▶ Assignment
Exact copies of the records below are needed, free of pictures.

Records drawn from a dataset
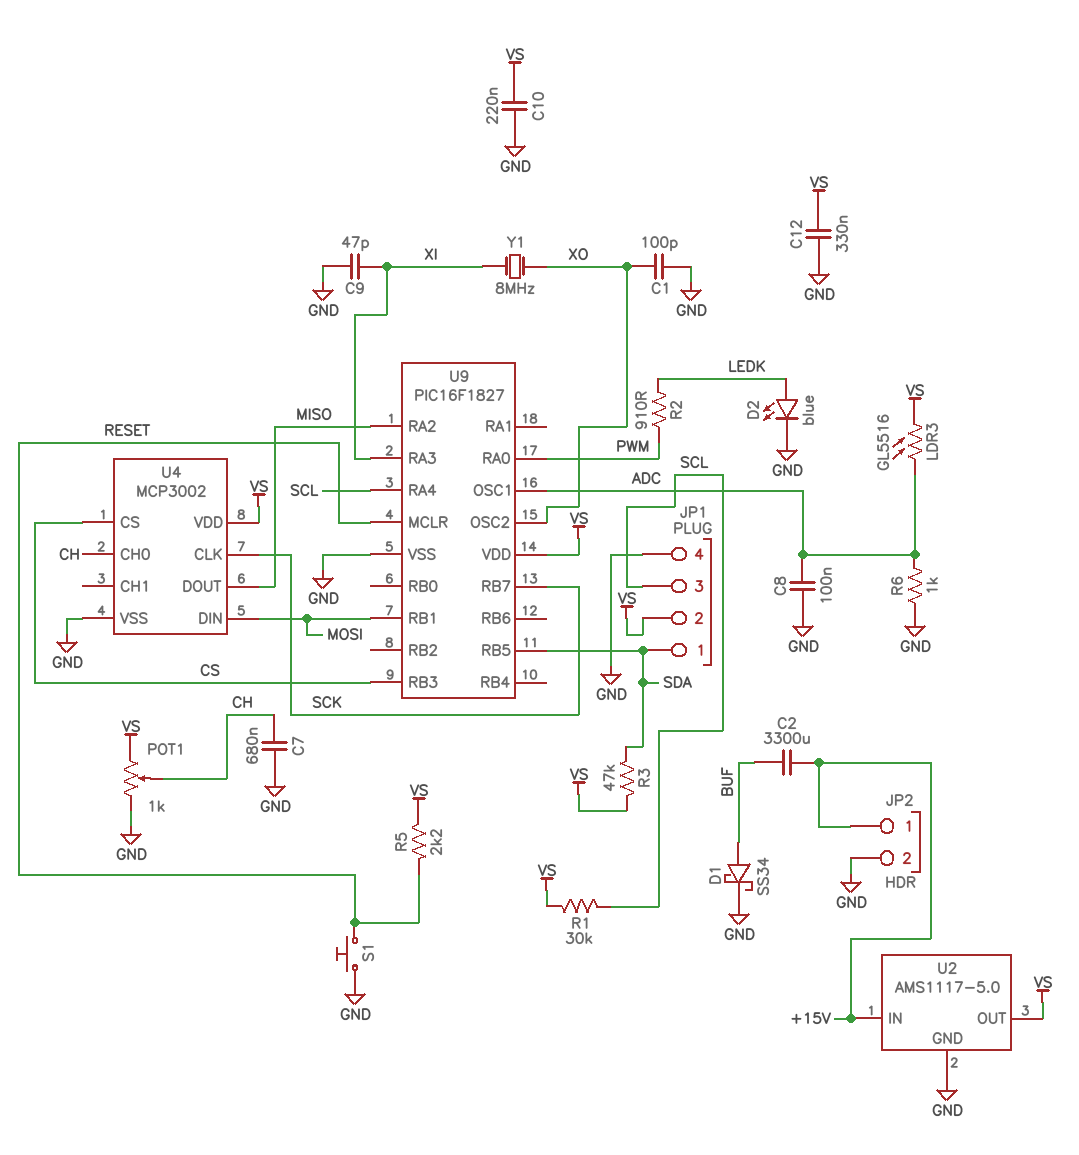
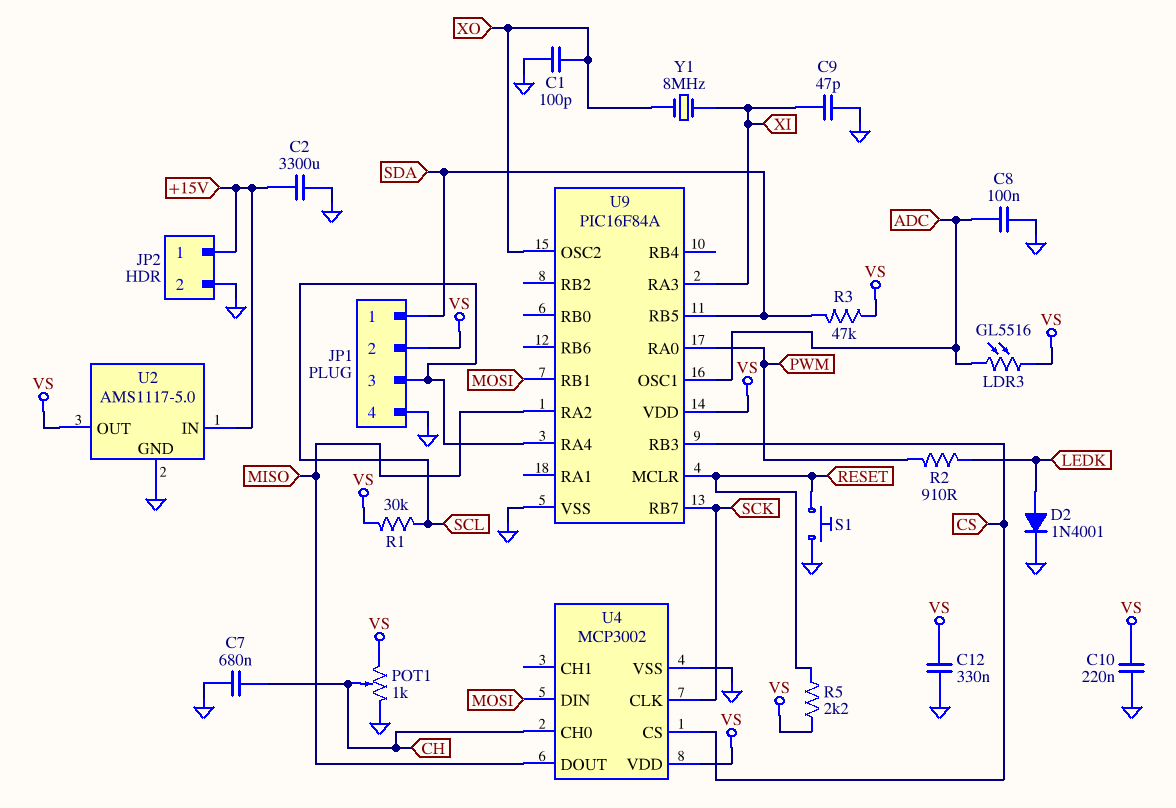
C2: 3300uF (+15V, BUF) -> 3300uF (+15V, GND)
D1: schottky SS34 (A BUF, K GND) -> none
D2: LED blue (A LEDK, K GND) -> diode 1N4001 (A LEDK, K GND)
R6: 1k (ADC, GND) -> none
U9: PIC16F1827 -> PIC16F84A

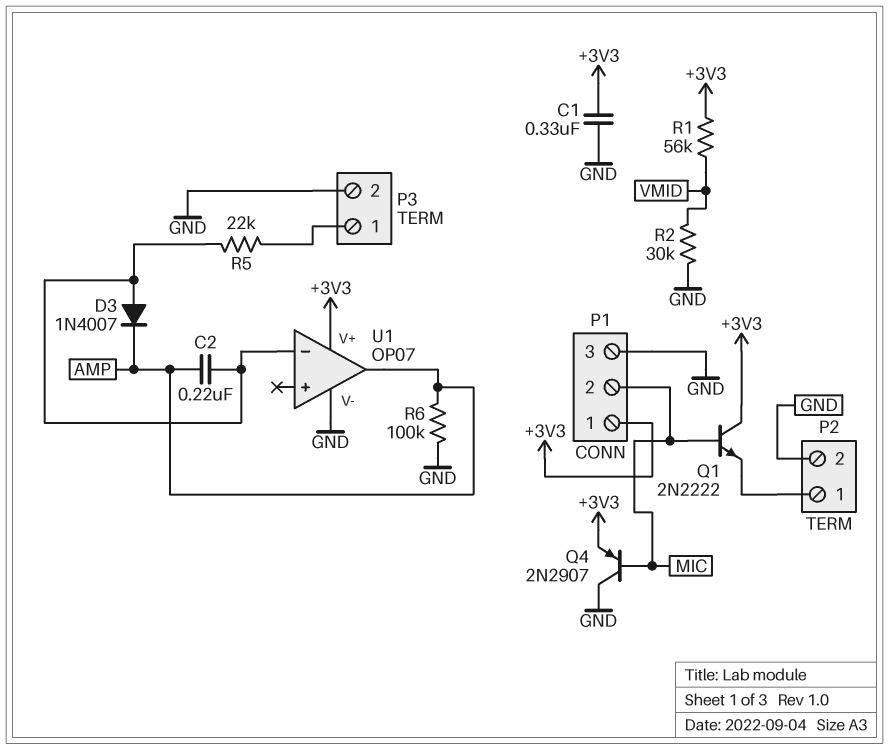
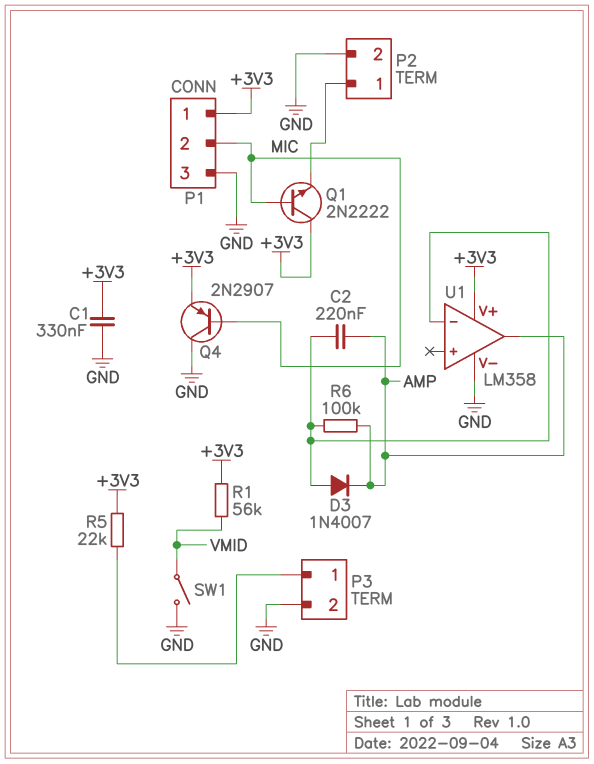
R2: 30k (GND, VMID) -> none
R5: 22k (P3/1, U1/in-) -> 22k (+3V3, P3/1)
R6: 100k (AMP, GND) -> 100k (AMP, U1/in-)
SW1: none -> switch (GND, VMID)
U1: OP07 -> LM358

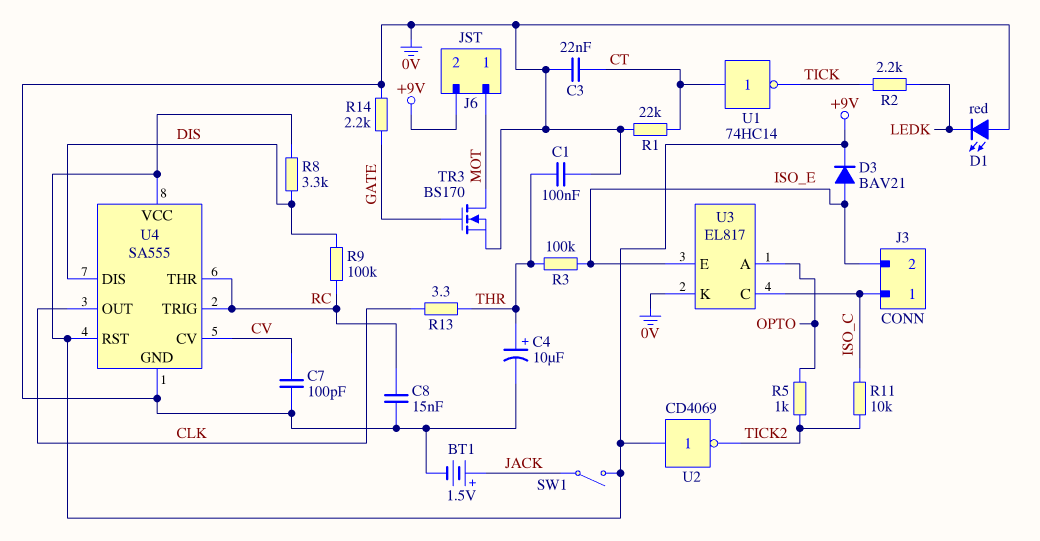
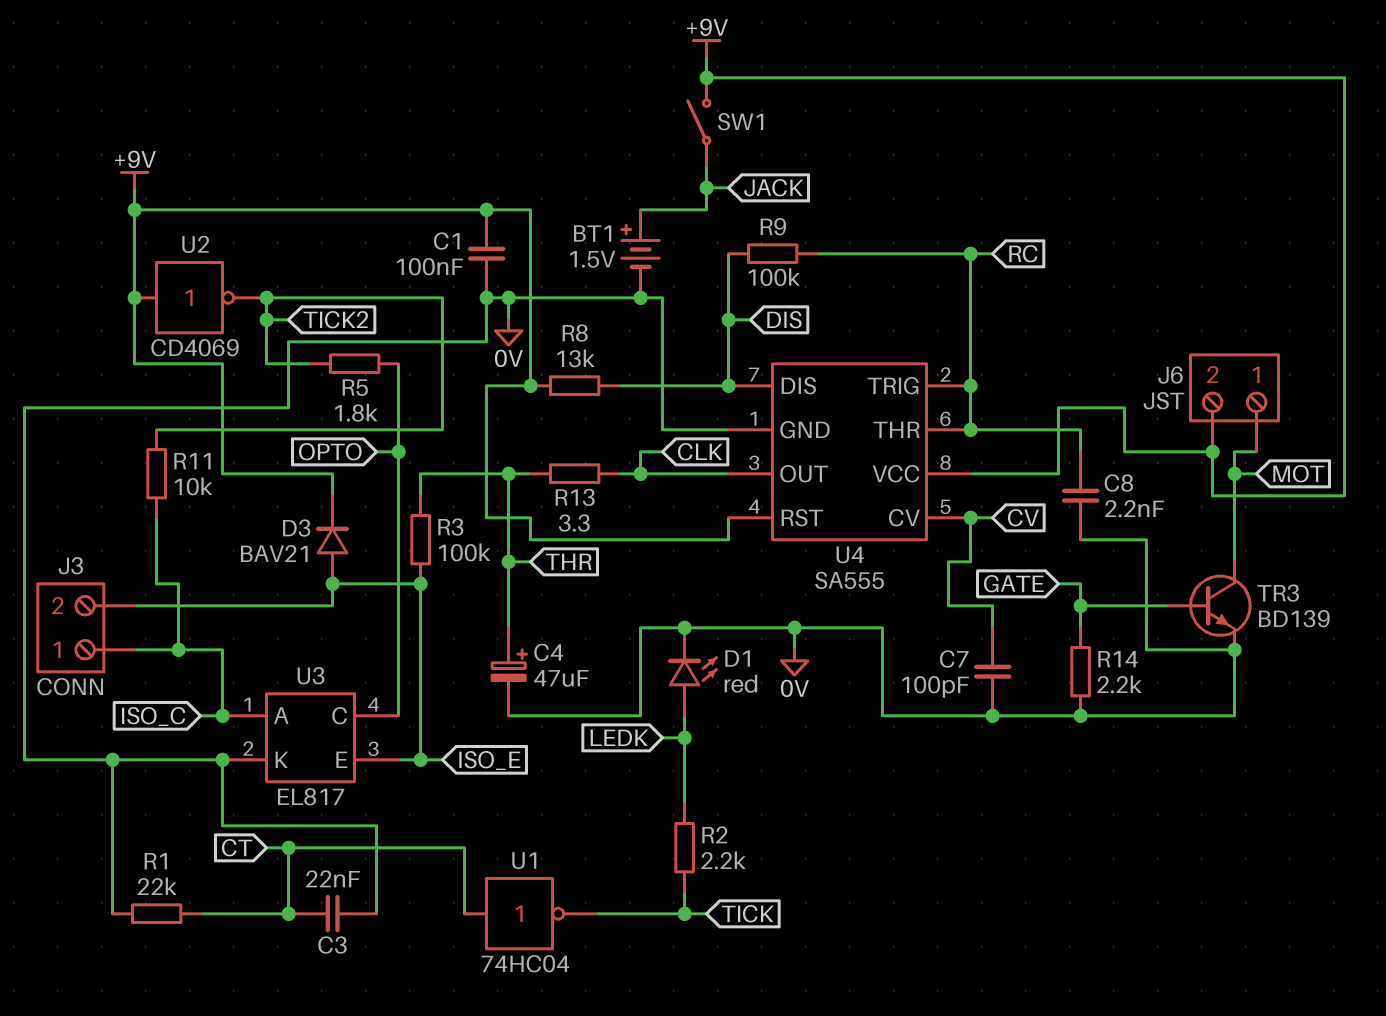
C1: 100nF (0V, THR) -> 100nF (+9V, 0V)
C4: 10uF (plus THR, minus 0V) -> 47uF (plus THR, minus 0V)
C8: 15nF (0V, RC) -> 2.2nF (0V, RC)
D1: LED red (A 0V, K LEDK) -> LED red (A LEDK, K 0V)
R5: 1k (OPTO, TICK2) -> 1.8k (OPTO, TICK2)
R8: 3.3k (+9V, DIS) -> 13k (+9V, DIS)
TR3: NMOS BS170 (G GATE, D MOT, S 0V) -> NPN BD139 (B GATE, C MOT, E 0V)
U1: NOT 74HC14 (in CT, out TICK) -> NOT 74HC04 (in CT, out TICK)
U3 pin A: OPTO -> ISO_C
U3 pin C: ISO_C -> OPTO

▶ Exercise output
C2: 3300uF (+15V, BUF) -> 3300uF (+15V, GND)
D1: schottky SS34 (A BUF, K GND) -> none
D2: LED blue (A LEDK, K GND) -> diode 1N4001 (A LEDK, K GND)
R6: 1k (ADC, GND) -> none
U9: PIC16F1827 -> PIC16F84A

R2: 30k (GND, VMID) -> none
R5: 22k (P3/1, U1/in-) -> 22k (+3V3, P3/1)
R6: 100k (AMP, GND) -> 100k (AMP, U1/in-)
SW1: none -> switch (GND, VMID)
U1: OP07 -> LM358

C1: 100nF (0V, THR) -> 100nF (+9V, 0V)
C4: 10uF (plus THR, minus 0V) -> 47uF (plus THR, minus 0V)
C8: 15nF (0V, RC) -> 2.2nF (0V, RC)
D1: LED red (A 0V, K LEDK) -> LED red (A LEDK, K 0V)
R5: 1k (OPTO, TICK2) -> 1.8k (OPTO, TICK2)
R8: 3.3k (+9V, DIS) -> 13k (+9V, DIS)
TR3: NMOS BS170 (G GATE, D MOT, S 0V) -> NPN BD139 (B GATE, C MOT, E 0V)
U1: NOT 74HC14 (in CT, out TICK) -> NOT 74HC04 (in CT, out TICK)
U3 pin A: OPTO -> ISO_C
U3 pin C: ISO_C -> OPTO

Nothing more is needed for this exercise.